#### DESCRIPTION OF THE TASK
What you produce should be an exact transcription of the data, minus any pictures.

#### DATA UNDER STUDY
-*-*-

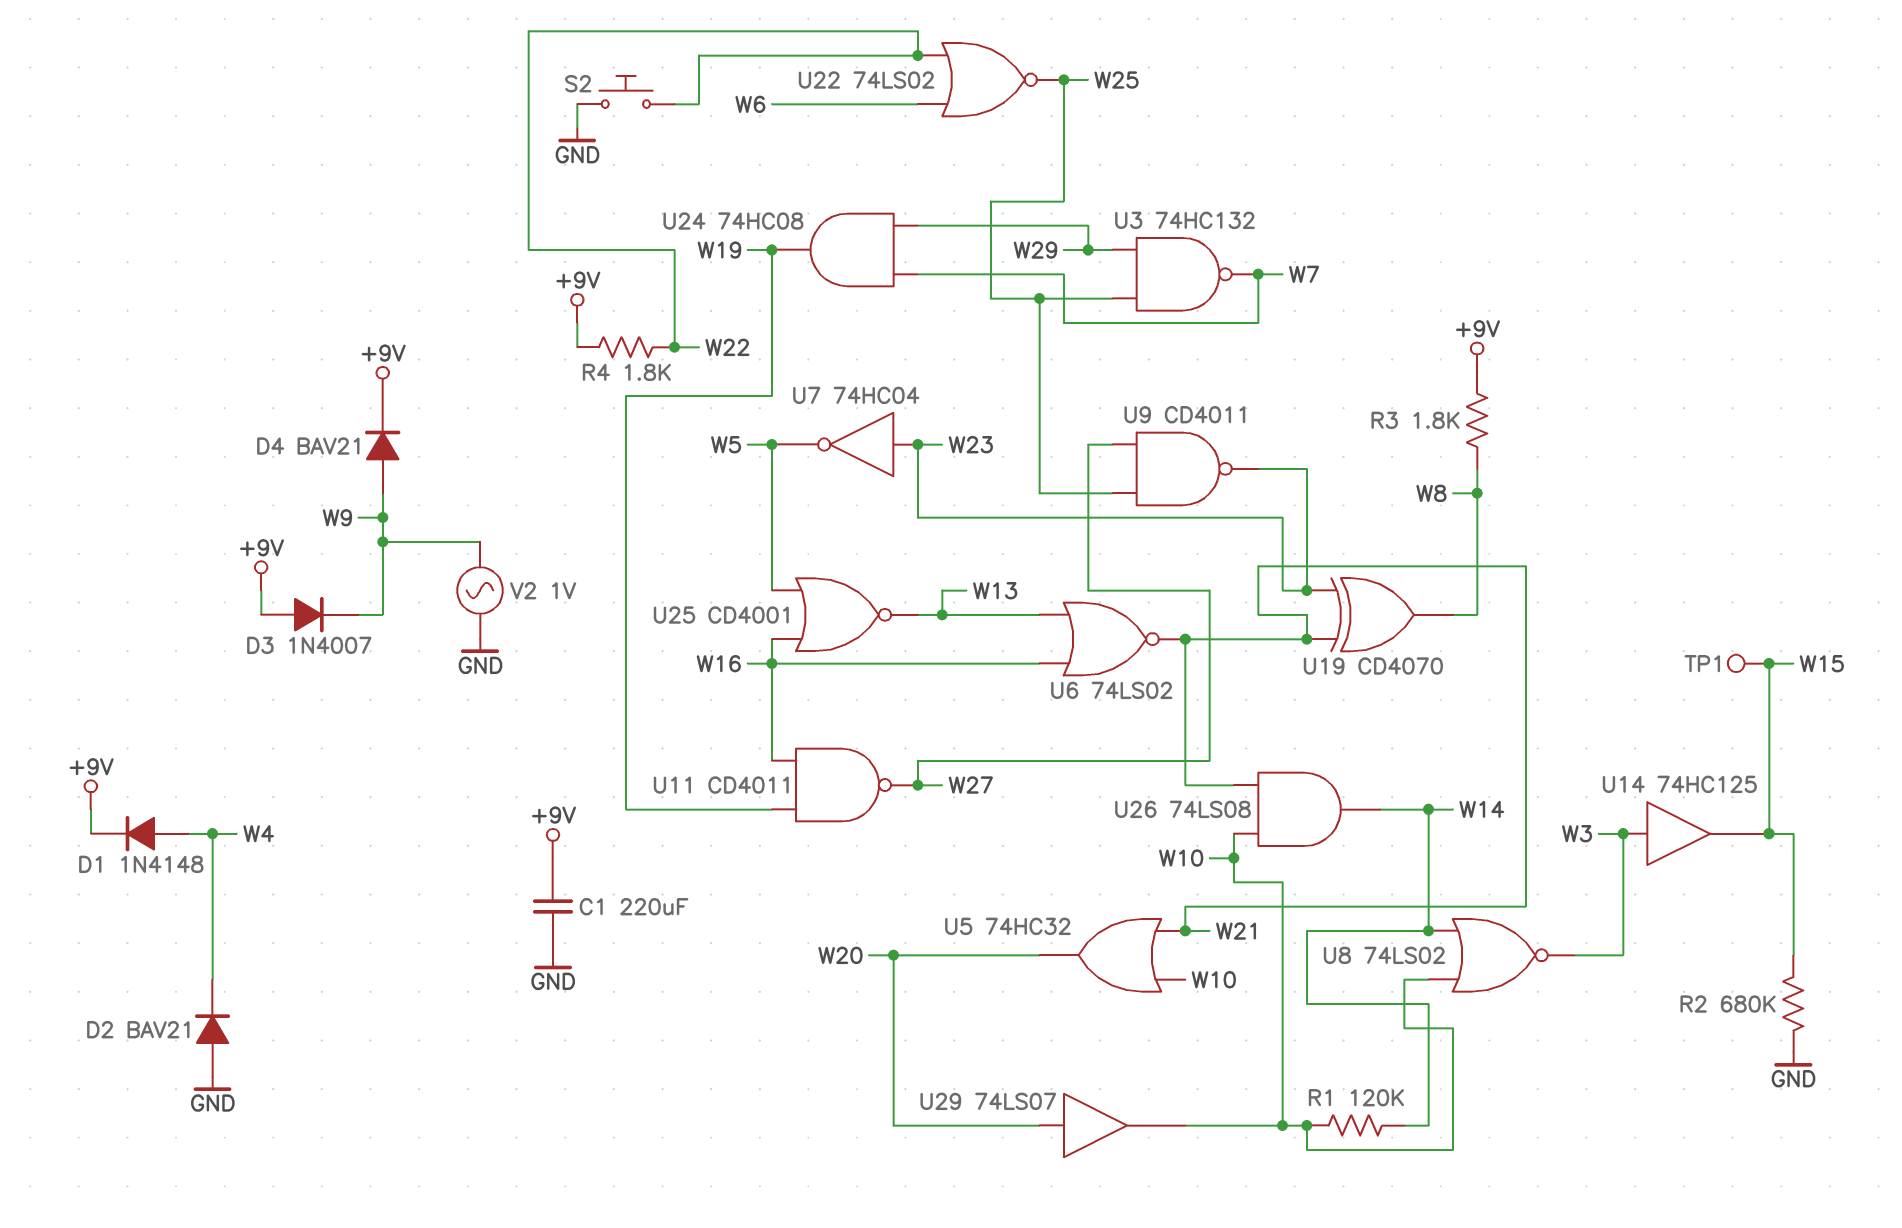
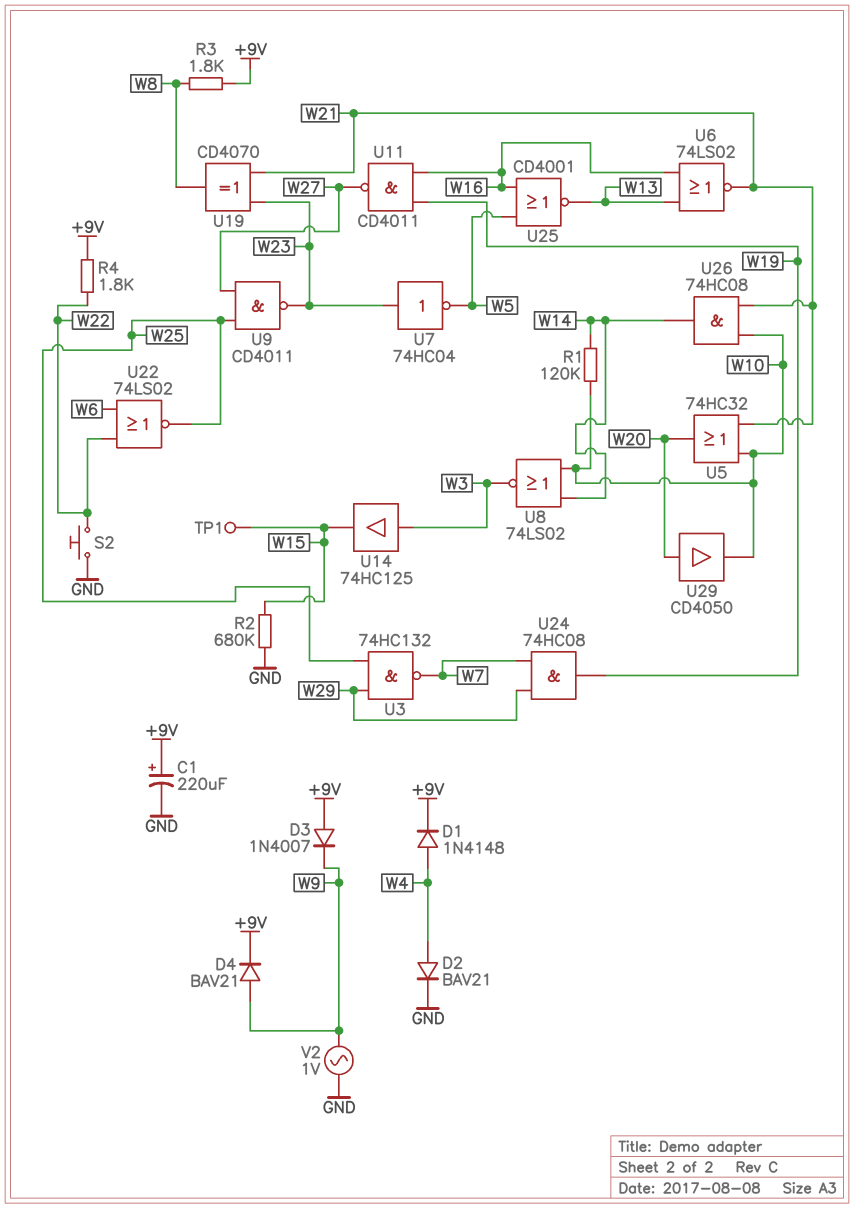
C1: 220uF (+9V, GND) -> 220uF (plus +9V, minus GND)
D2: diode BAV21 (A GND, K W4) -> diode BAV21 (A W4, K GND)
U26: AND 74LS08 (in W10, in W21, out W14) -> AND 74HC08 (in W10, in W21, out W14)
U29: buffer 74LS07 (in W20, out W10) -> buffer CD4050 (in W20, out W10)

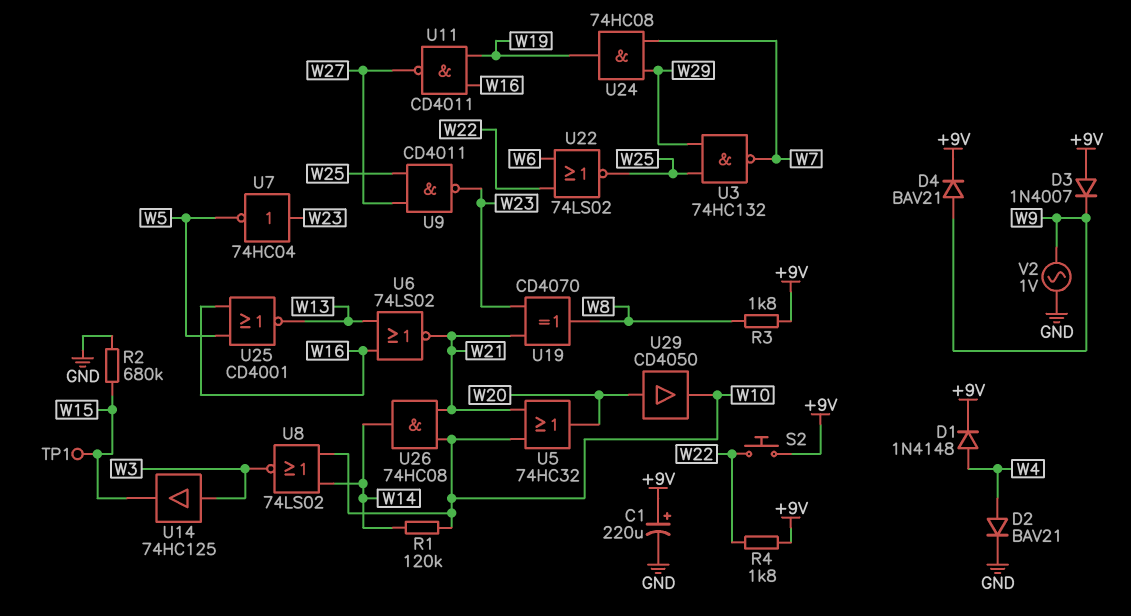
S2: button (GND, W22) -> button (+9V, W22)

-*-*-

#### TASK ANSWER
C1: 220uF (+9V, GND) -> 220uF (plus +9V, minus GND)
D2: diode BAV21 (A GND, K W4) -> diode BAV21 (A W4, K GND)
U26: AND 74LS08 (in W10, in W21, out W14) -> AND 74HC08 (in W10, in W21, out W14)
U29: buffer 74LS07 (in W20, out W10) -> buffer CD4050 (in W20, out W10)

S2: button (GND, W22) -> button (+9V, W22)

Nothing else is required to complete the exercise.